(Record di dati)
---
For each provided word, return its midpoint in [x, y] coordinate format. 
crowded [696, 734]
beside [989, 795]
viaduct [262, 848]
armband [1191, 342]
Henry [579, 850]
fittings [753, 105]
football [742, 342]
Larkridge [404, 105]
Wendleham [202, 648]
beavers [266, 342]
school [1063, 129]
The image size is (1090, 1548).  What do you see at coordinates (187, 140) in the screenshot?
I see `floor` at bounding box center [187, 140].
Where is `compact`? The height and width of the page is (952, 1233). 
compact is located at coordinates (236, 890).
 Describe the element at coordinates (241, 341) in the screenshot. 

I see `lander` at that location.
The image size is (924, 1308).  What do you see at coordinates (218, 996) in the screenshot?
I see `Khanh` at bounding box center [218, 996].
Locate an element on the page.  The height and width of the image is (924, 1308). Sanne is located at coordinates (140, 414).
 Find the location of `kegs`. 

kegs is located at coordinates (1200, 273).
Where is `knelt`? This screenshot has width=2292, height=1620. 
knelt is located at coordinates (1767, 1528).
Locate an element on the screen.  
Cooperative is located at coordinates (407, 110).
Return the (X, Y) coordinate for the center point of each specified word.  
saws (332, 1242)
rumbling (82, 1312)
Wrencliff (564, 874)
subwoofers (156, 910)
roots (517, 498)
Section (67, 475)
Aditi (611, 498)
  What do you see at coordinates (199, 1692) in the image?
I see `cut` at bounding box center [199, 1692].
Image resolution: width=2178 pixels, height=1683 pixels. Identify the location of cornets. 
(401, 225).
---
→ COMPITO RICHIESTO: Ricopia tali e quali tutte le voci riportate sopra, senza cambiare nulla.

→ SOLUZIONE PROPOSTA:
For each provided word, return its midpoint in [x, y] coordinate format. 
crowded [696, 734]
beside [989, 795]
viaduct [262, 848]
armband [1191, 342]
Henry [579, 850]
fittings [753, 105]
football [742, 342]
Larkridge [404, 105]
Wendleham [202, 648]
beavers [266, 342]
school [1063, 129]
The image size is (1090, 1548).  What do you see at coordinates (187, 140) in the screenshot?
I see `floor` at bounding box center [187, 140].
Where is `compact`? The height and width of the page is (952, 1233). 
compact is located at coordinates (236, 890).
 Describe the element at coordinates (241, 341) in the screenshot. 

I see `lander` at that location.
The image size is (924, 1308).  What do you see at coordinates (218, 996) in the screenshot?
I see `Khanh` at bounding box center [218, 996].
Locate an element on the page.  The height and width of the image is (924, 1308). Sanne is located at coordinates (140, 414).
 Find the location of `kegs`. 

kegs is located at coordinates (1200, 273).
Where is `knelt`? This screenshot has width=2292, height=1620. 
knelt is located at coordinates (1767, 1528).
Locate an element on the screen.  
Cooperative is located at coordinates (407, 110).
Return the (X, Y) coordinate for the center point of each specified word.  
saws (332, 1242)
rumbling (82, 1312)
Wrencliff (564, 874)
subwoofers (156, 910)
roots (517, 498)
Section (67, 475)
Aditi (611, 498)
  What do you see at coordinates (199, 1692) in the image?
I see `cut` at bounding box center [199, 1692].
Image resolution: width=2178 pixels, height=1683 pixels. Identify the location of cornets. 
(401, 225).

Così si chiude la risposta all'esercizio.